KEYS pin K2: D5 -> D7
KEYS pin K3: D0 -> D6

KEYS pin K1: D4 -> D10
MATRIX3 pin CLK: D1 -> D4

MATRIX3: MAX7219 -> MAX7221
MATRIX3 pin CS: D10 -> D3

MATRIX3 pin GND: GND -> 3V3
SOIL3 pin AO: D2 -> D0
------------------------------------------------
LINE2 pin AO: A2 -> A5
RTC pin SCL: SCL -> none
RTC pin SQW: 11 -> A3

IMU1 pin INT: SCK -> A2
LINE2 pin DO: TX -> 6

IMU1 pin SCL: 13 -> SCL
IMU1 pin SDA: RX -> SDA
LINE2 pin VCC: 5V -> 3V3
------------------------------------------------
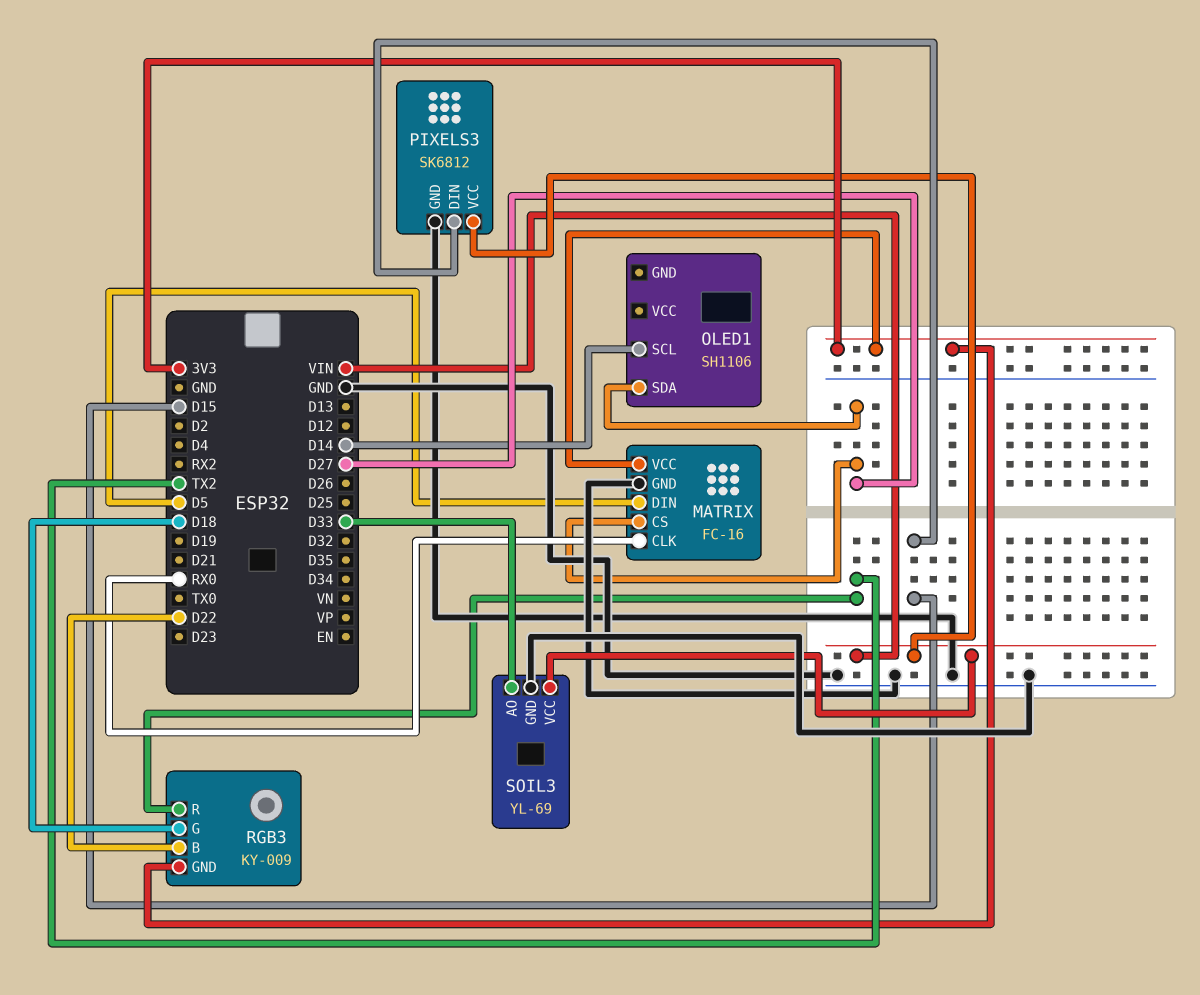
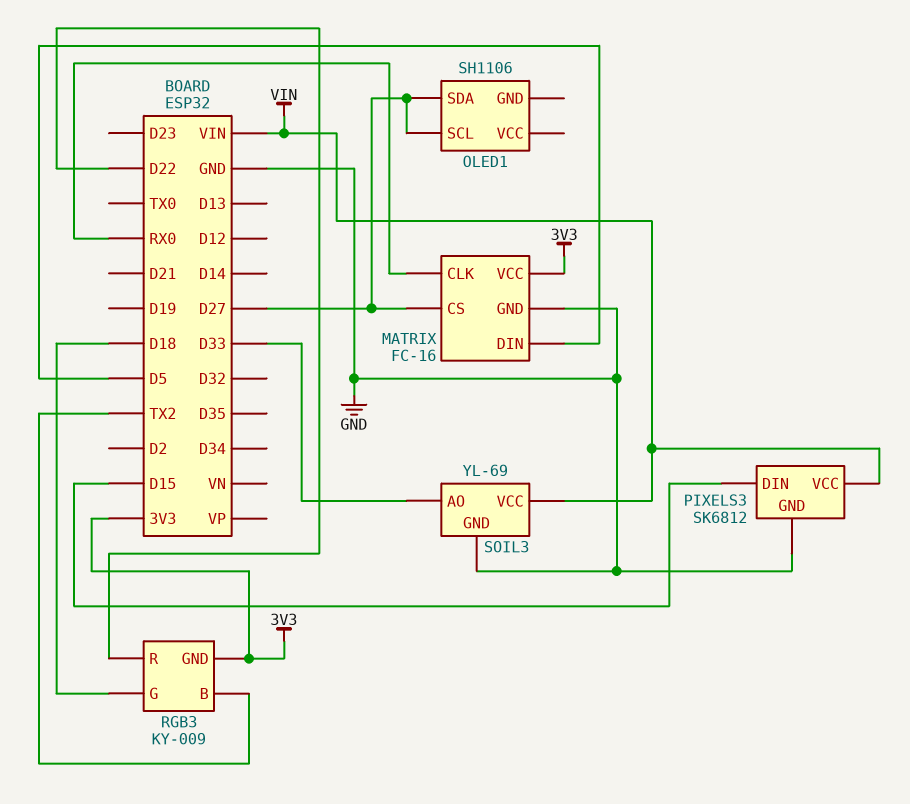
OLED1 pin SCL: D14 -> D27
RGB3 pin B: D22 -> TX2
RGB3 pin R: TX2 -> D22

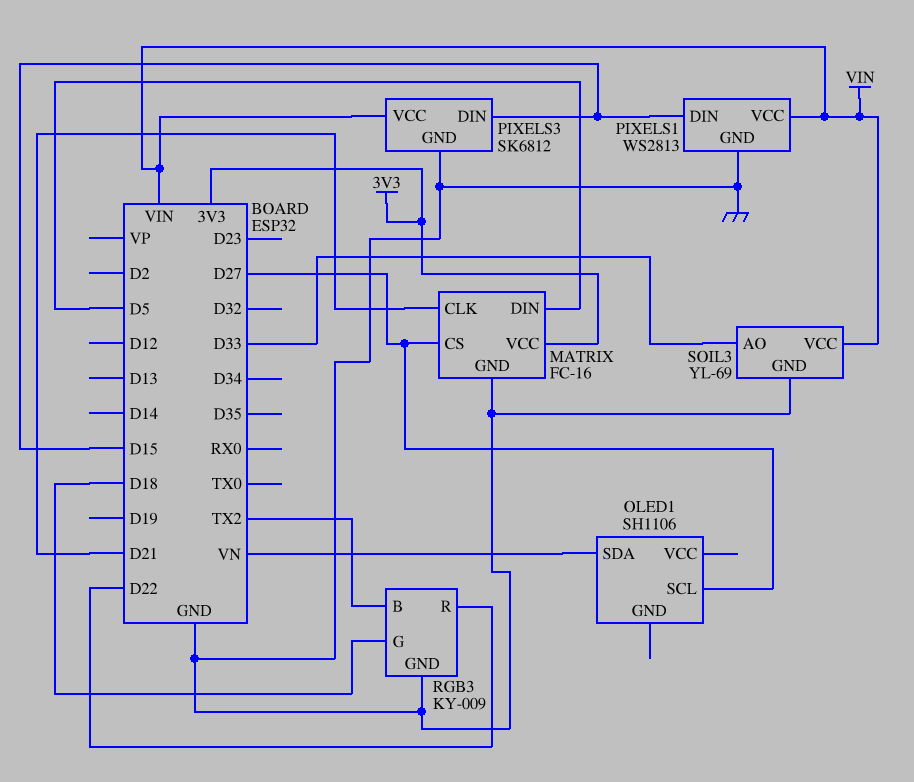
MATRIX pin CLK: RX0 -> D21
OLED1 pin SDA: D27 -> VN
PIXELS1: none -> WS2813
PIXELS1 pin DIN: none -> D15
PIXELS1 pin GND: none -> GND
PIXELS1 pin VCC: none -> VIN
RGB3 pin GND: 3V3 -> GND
------------------------------------------------
§ WHAT YOU ARE ASKED TO DO
I'd like the lines above repeated exactly, from the one that contains "RGB3 pin B: D22 -> TX2" through the one that contains "RGB3 pin GND: 3V3 -> GND", with no pictures.

§ RESULT BELOW
RGB3 pin B: D22 -> TX2
RGB3 pin R: TX2 -> D22

MATRIX pin CLK: RX0 -> D21
OLED1 pin SDA: D27 -> VN
PIXELS1: none -> WS2813
PIXELS1 pin DIN: none -> D15
PIXELS1 pin GND: none -> GND
PIXELS1 pin VCC: none -> VIN
RGB3 pin GND: 3V3 -> GND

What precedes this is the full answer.